Object correspondence data
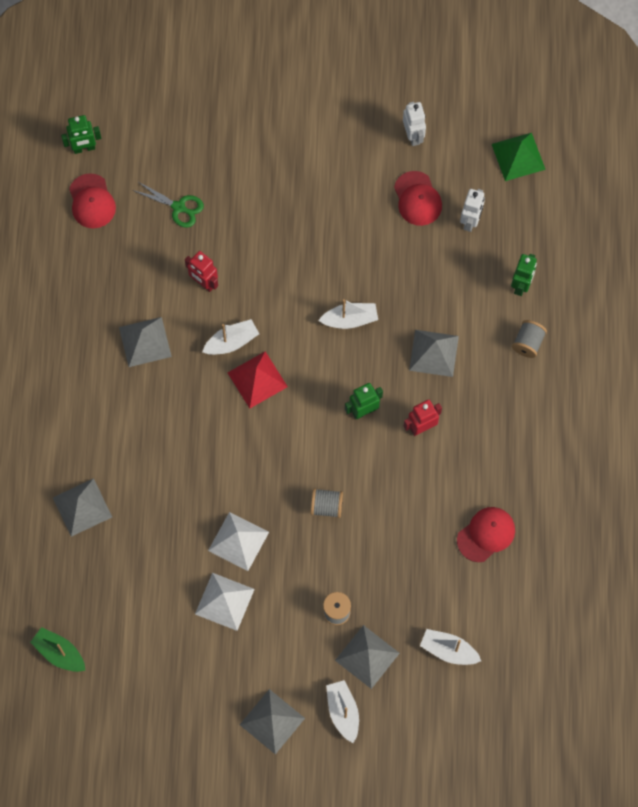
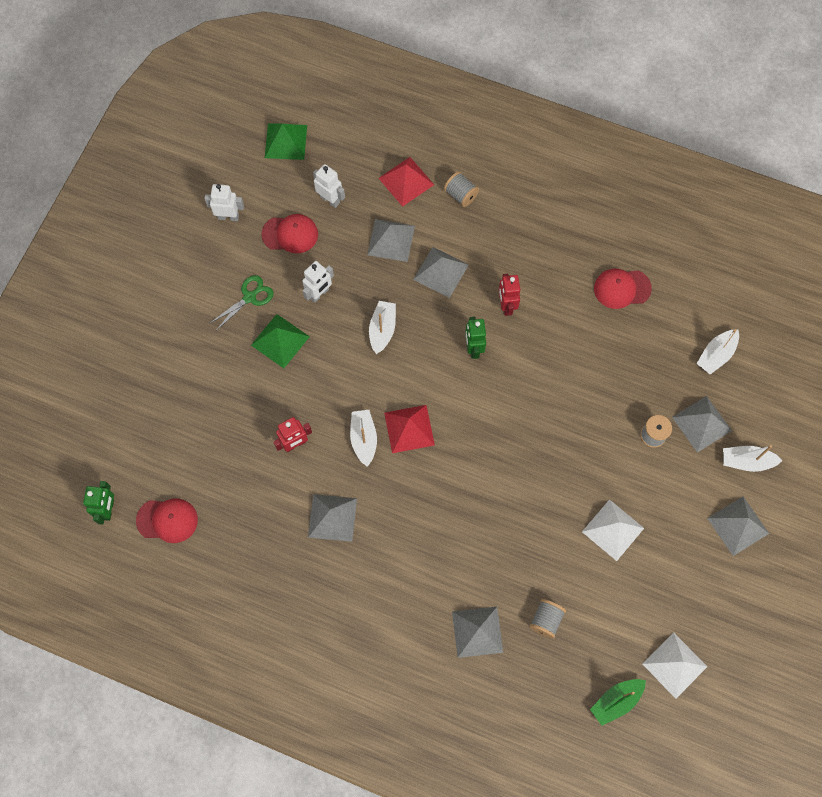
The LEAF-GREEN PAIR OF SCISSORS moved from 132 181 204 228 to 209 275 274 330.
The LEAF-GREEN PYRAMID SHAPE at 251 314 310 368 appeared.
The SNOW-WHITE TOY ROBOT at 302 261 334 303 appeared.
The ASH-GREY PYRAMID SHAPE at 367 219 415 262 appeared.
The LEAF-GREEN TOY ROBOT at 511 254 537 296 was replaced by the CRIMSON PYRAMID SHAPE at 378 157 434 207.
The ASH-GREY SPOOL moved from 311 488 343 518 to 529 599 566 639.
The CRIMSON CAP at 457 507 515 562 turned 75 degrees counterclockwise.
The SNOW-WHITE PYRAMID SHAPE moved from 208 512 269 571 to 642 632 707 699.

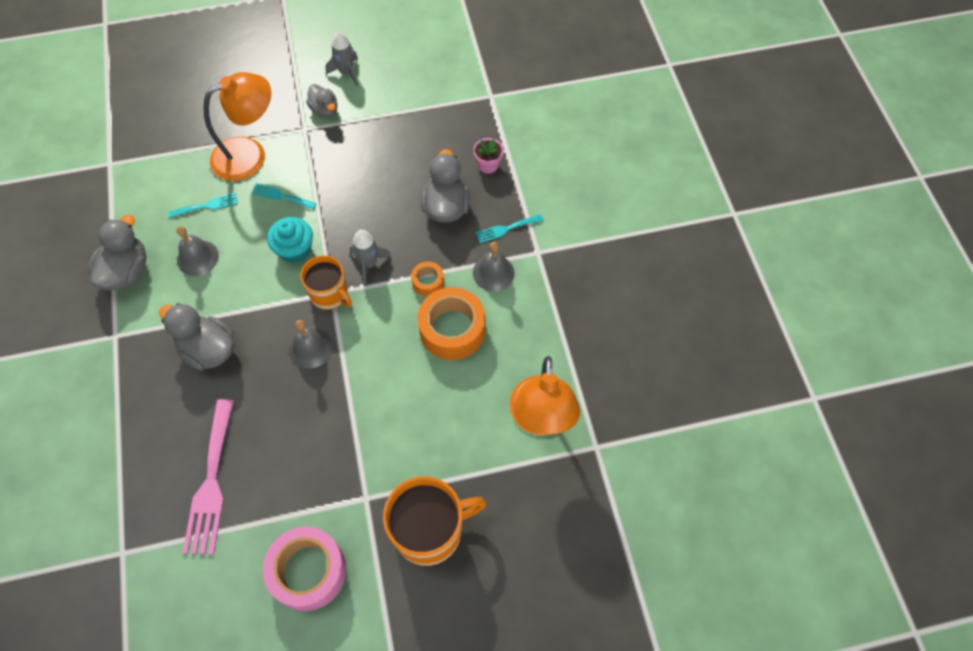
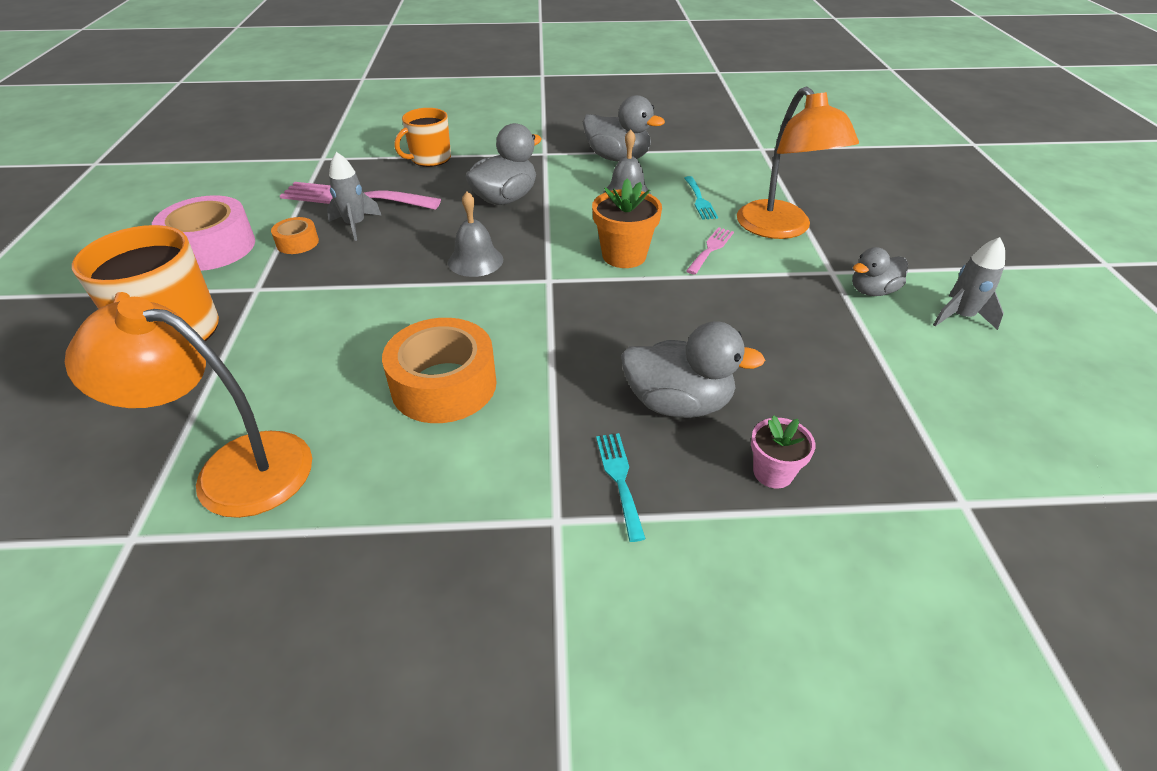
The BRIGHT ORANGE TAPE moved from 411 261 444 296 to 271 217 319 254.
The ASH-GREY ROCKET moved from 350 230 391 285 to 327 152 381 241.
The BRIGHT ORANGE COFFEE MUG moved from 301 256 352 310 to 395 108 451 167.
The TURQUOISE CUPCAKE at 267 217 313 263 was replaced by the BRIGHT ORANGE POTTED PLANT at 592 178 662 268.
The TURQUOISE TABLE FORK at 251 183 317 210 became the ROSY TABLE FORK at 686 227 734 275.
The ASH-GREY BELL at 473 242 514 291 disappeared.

(TASK REQUIREMENTS) Find how many lines of the entries contain "ROBOT". Respond with the number only.

(SOLUTION FOR THIS EXERCISE) 2